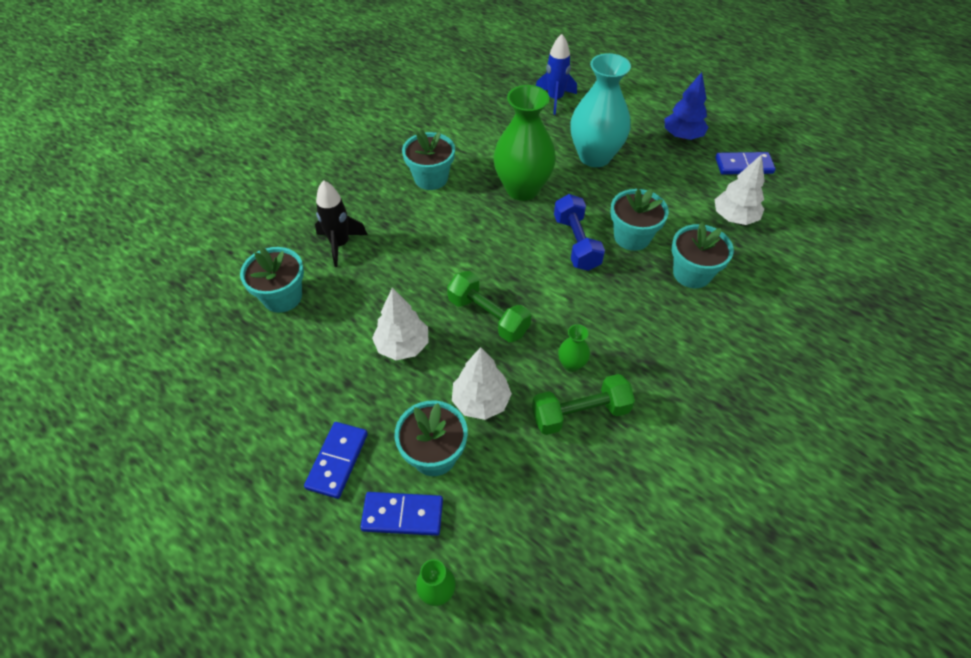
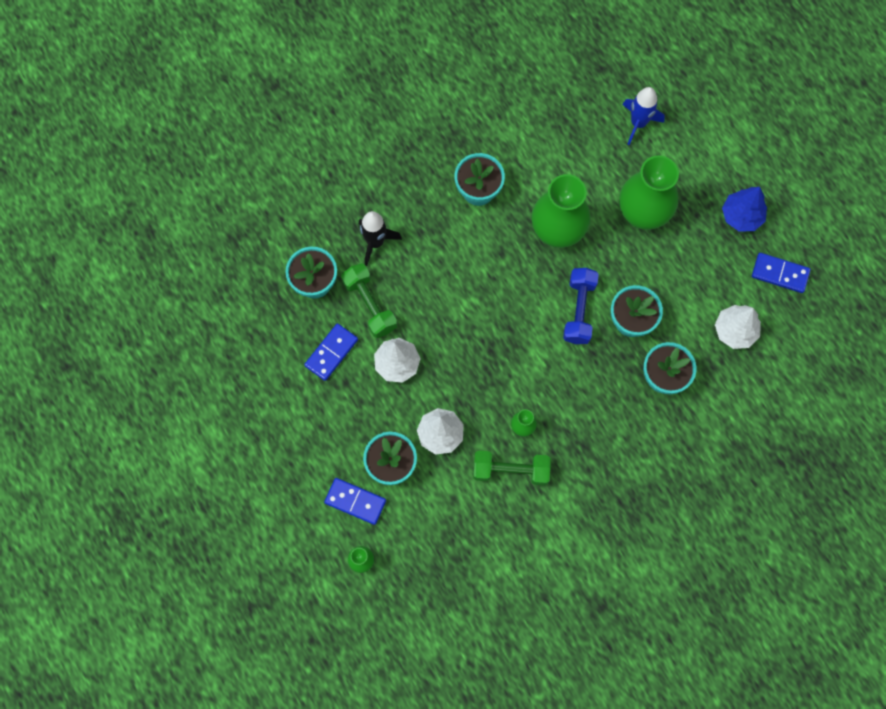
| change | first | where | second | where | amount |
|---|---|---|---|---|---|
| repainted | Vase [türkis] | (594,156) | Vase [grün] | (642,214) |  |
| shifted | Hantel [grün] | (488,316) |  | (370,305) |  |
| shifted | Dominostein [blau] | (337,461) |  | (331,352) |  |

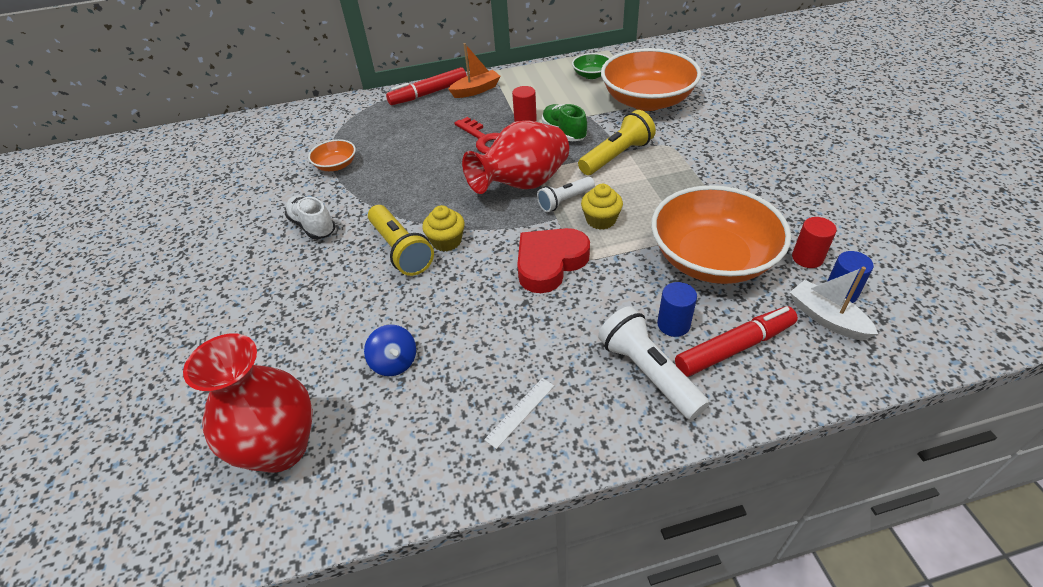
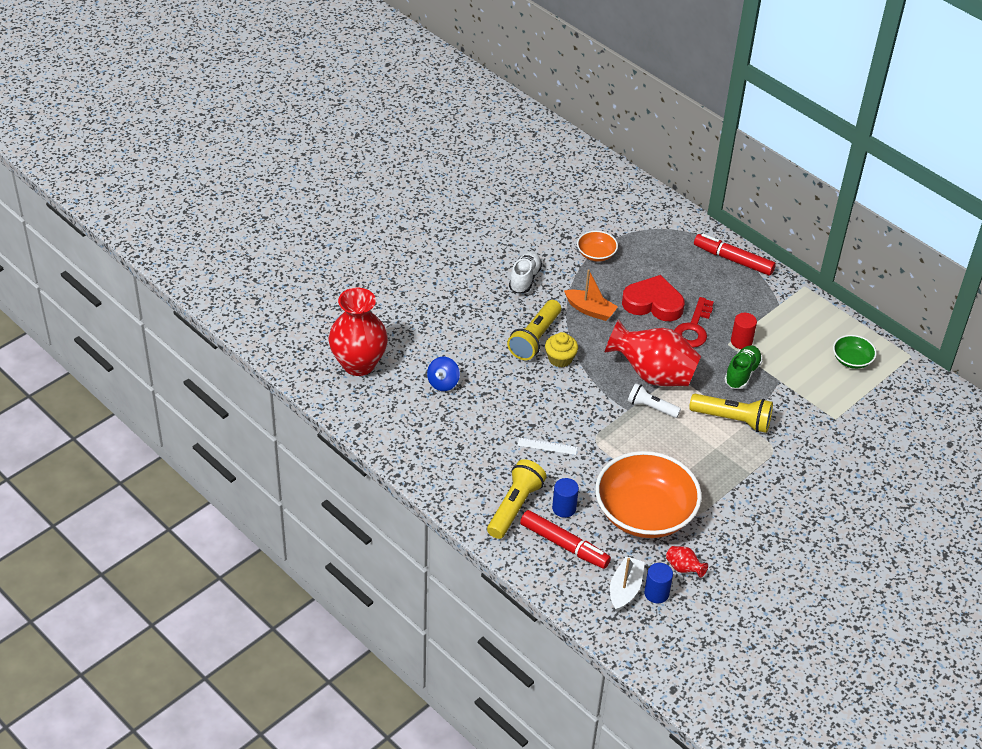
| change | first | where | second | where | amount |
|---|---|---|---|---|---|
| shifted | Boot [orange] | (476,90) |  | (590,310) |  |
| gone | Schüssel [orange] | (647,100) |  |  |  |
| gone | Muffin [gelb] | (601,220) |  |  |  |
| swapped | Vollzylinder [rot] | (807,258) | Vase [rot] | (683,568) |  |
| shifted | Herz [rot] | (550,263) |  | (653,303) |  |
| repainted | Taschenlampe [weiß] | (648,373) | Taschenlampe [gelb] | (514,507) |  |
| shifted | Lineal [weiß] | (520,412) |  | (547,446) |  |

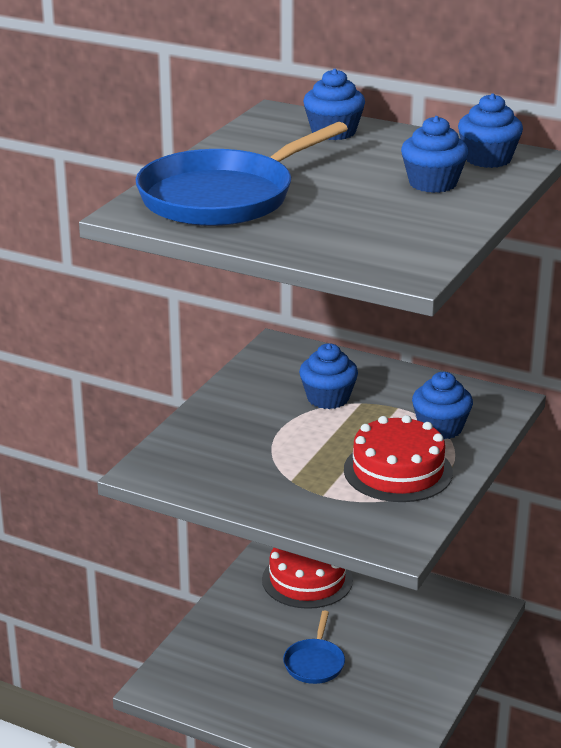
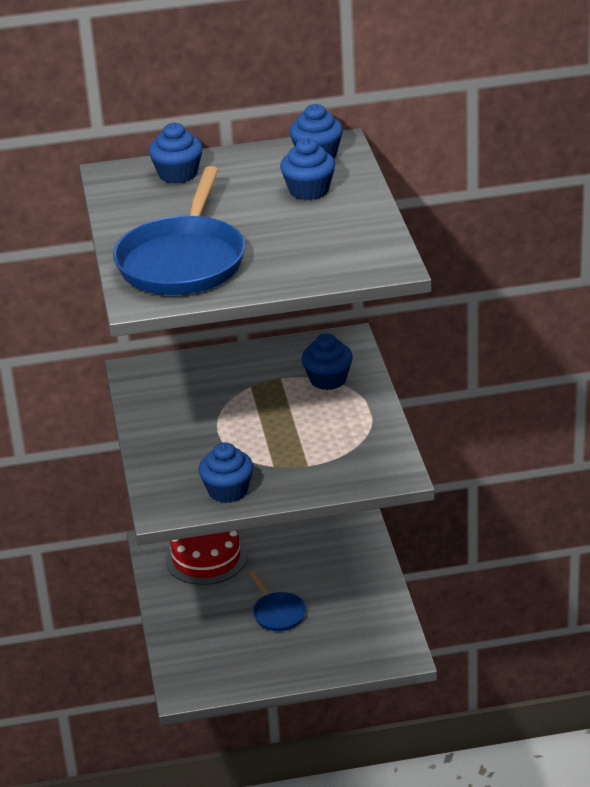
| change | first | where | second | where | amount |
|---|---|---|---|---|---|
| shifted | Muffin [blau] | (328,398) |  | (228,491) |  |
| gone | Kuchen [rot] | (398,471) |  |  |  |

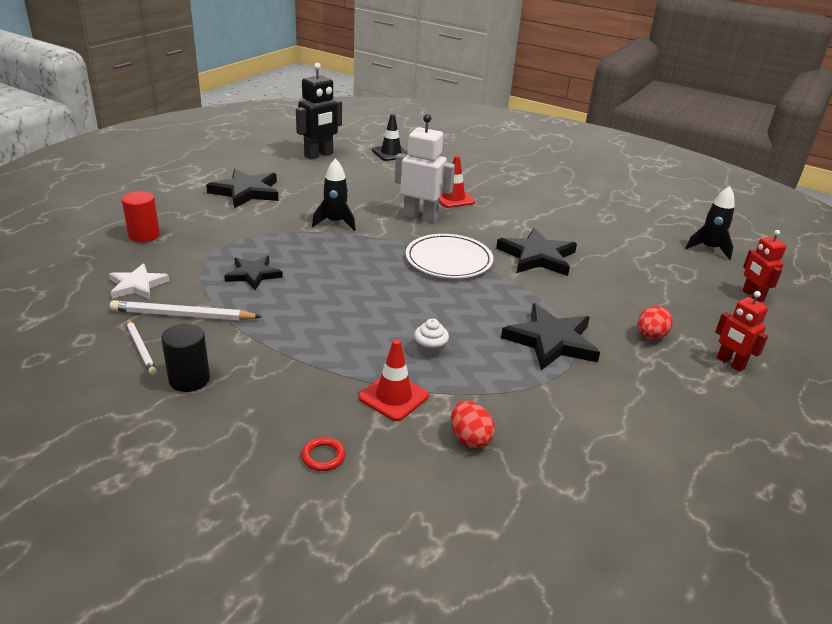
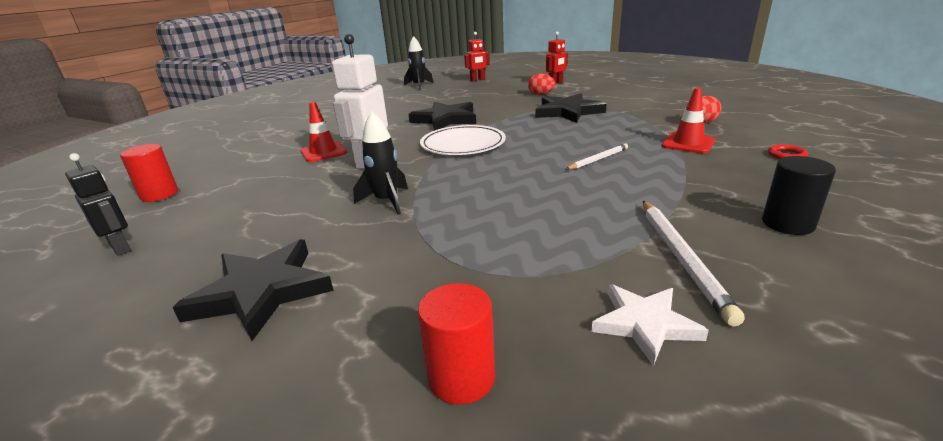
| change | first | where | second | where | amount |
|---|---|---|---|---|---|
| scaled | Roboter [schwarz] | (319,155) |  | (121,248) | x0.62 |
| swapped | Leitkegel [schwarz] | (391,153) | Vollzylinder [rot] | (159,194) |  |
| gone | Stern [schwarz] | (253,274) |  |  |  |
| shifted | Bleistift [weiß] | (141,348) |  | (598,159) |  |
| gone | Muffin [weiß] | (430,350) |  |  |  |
····················
Restate the data word for word without pictures.

| change | first | where | second | where | amount |
|---|---|---|---|---|---|
| repainted | Vase [türkis] | (594,156) | Vase [grün] | (642,214) |  |
| shifted | Hantel [grün] | (488,316) |  | (370,305) |  |
| shifted | Dominostein [blau] | (337,461) |  | (331,352) |  |

| change | first | where | second | where | amount |
|---|---|---|---|---|---|
| shifted | Boot [orange] | (476,90) |  | (590,310) |  |
| gone | Schüssel [orange] | (647,100) |  |  |  |
| gone | Muffin [gelb] | (601,220) |  |  |  |
| swapped | Vollzylinder [rot] | (807,258) | Vase [rot] | (683,568) |  |
| shifted | Herz [rot] | (550,263) |  | (653,303) |  |
| repainted | Taschenlampe [weiß] | (648,373) | Taschenlampe [gelb] | (514,507) |  |
| shifted | Lineal [weiß] | (520,412) |  | (547,446) |  |

| change | first | where | second | where | amount |
|---|---|---|---|---|---|
| shifted | Muffin [blau] | (328,398) |  | (228,491) |  |
| gone | Kuchen [rot] | (398,471) |  |  |  |

| change | first | where | second | where | amount |
|---|---|---|---|---|---|
| scaled | Roboter [schwarz] | (319,155) |  | (121,248) | x0.62 |
| swapped | Leitkegel [schwarz] | (391,153) | Vollzylinder [rot] | (159,194) |  |
| gone | Stern [schwarz] | (253,274) |  |  |  |
| shifted | Bleistift [weiß] | (141,348) |  | (598,159) |  |
| gone | Muffin [weiß] | (430,350) |  |  |  |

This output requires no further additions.